## Data in this exercise:

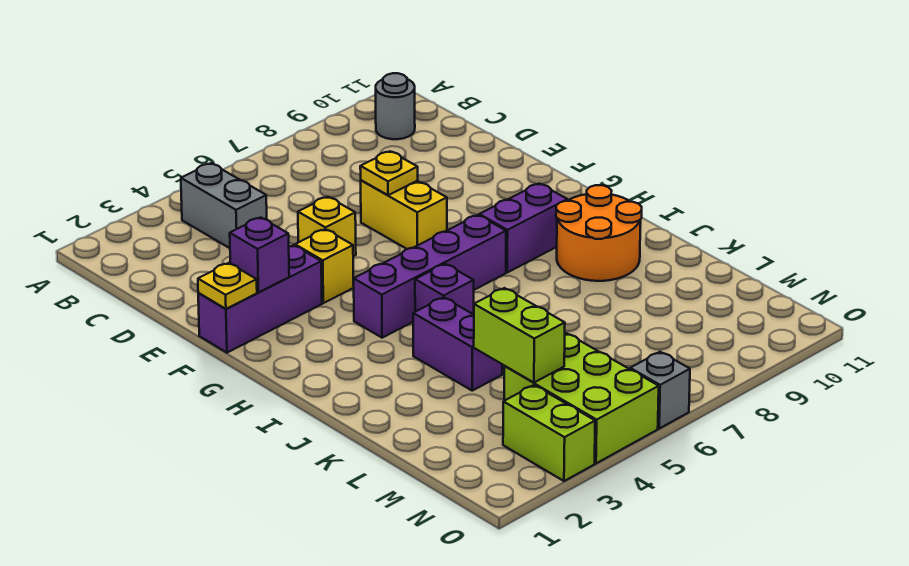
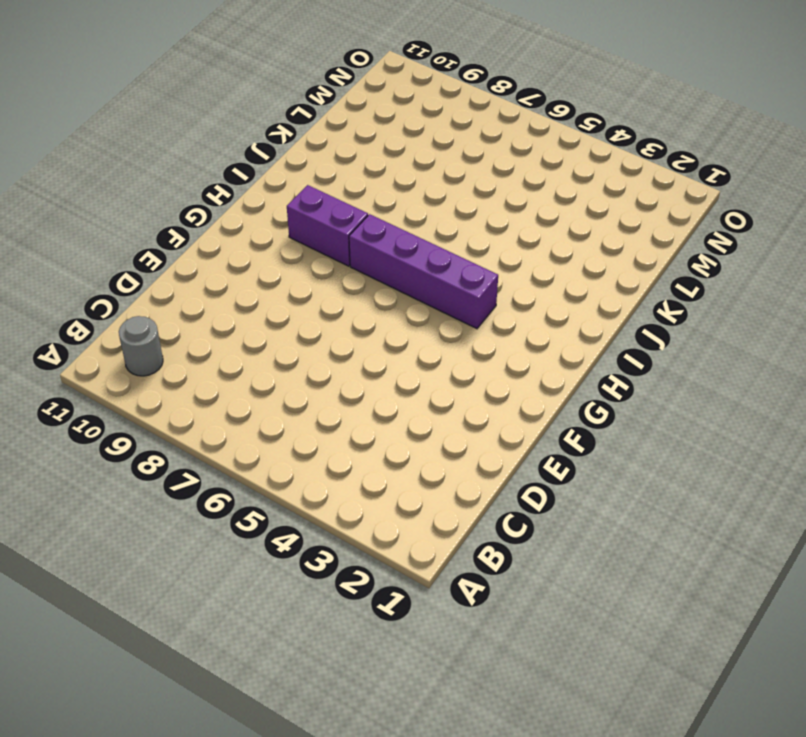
none -> grey brick B4:C4 level 1
none -> yellow brick E5 level 1
none -> yellow brick E7:F7 level 1

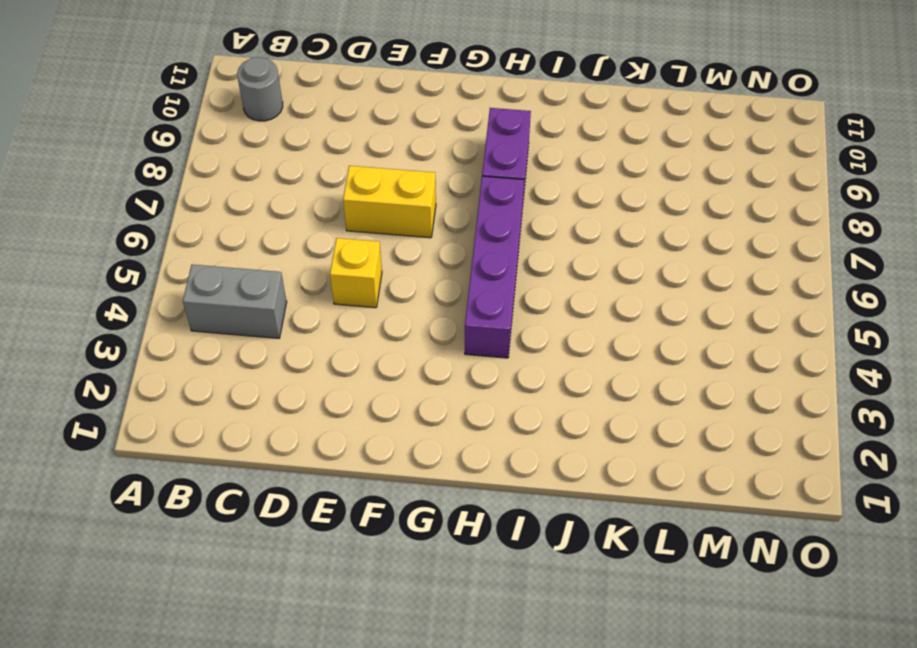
none -> purple brick F1:F3 level 1
none -> yellow brick F4 level 1
none -> purple brick I5 level 1

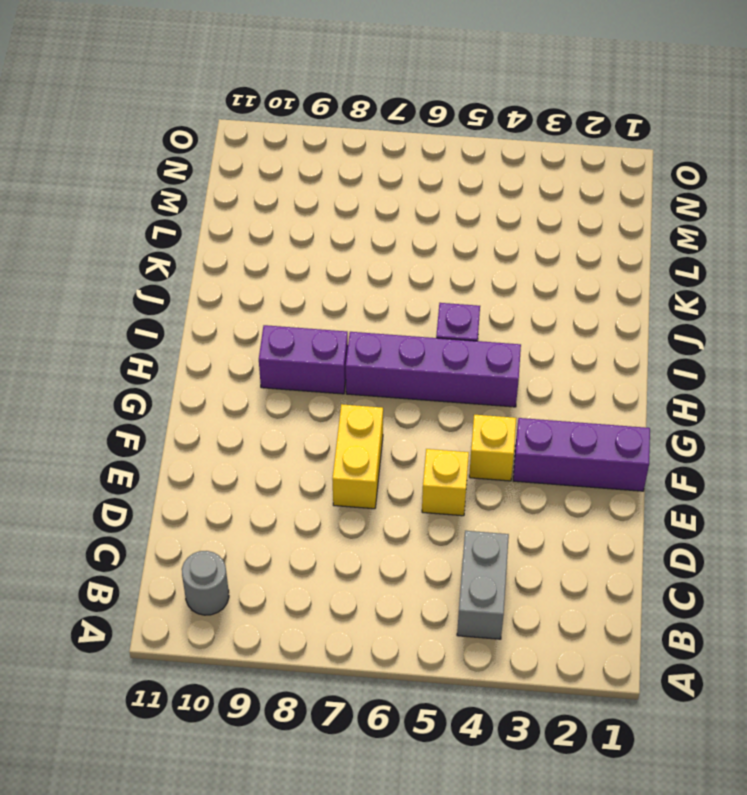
none -> orange round brick I9:J10 level 1
none -> purple brick J4:K4 level 1
none -> lime brick M4:O5 level 1

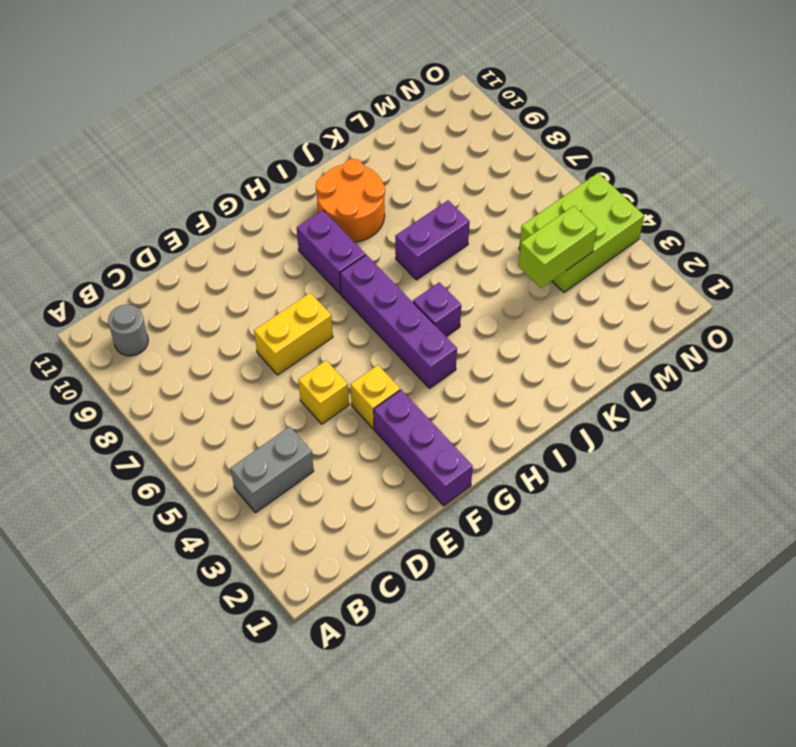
purple brick J7:K7 level 1 -> purple brick J4:K4 level 1
none -> lime brick N3:O3 level 1
none -> grey brick O6 level 1
none -> yellow plate E7 level 2

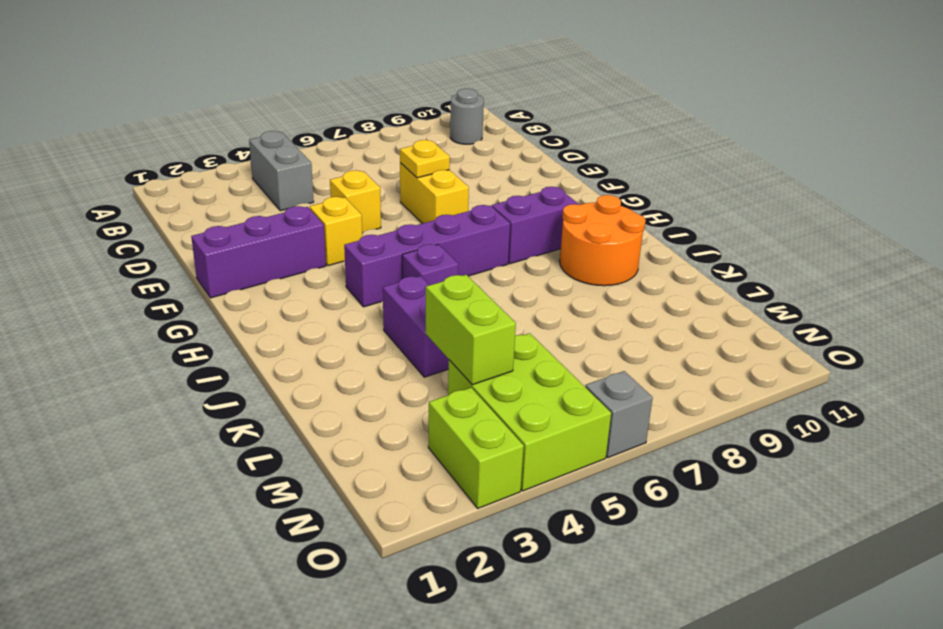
none -> yellow plate F1 level 2
none -> purple brick F2 level 2

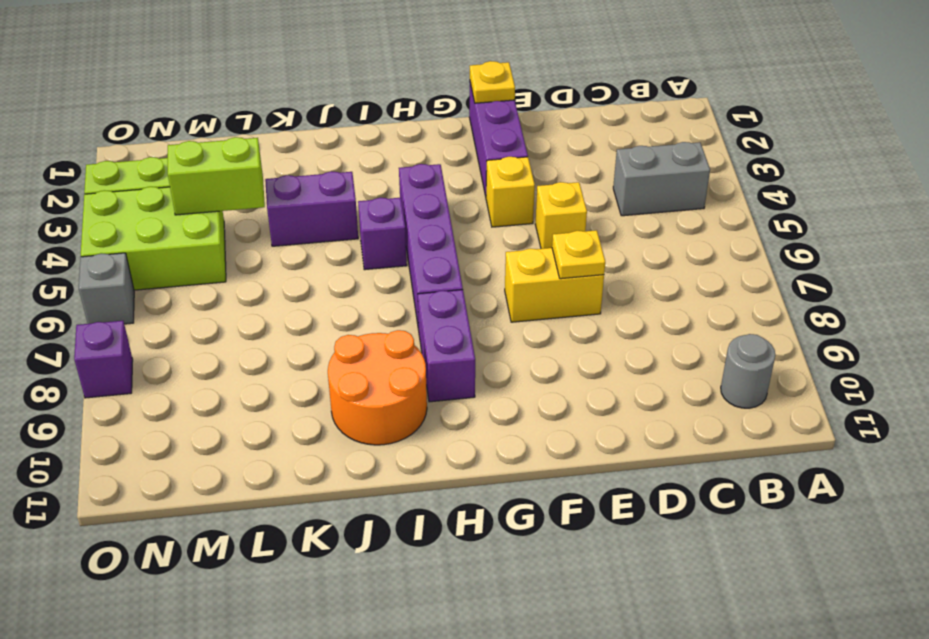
purple brick O8 level 1 -> purple brick F2 level 2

## Description of the task:
With the pictures omitted, copy the entries above exactly from the line containing "none -> yellow brick F4 level 1" through the line containing "purple brick J7:K7", both lines included.

## Solution to this exercise:
none -> yellow brick F4 level 1
none -> purple brick I5 level 1

none -> orange round brick I9:J10 level 1
none -> purple brick J4:K4 level 1
none -> lime brick M4:O5 level 1

purple brick J7:K7 level 1 -> purple brick J4:K4 level 1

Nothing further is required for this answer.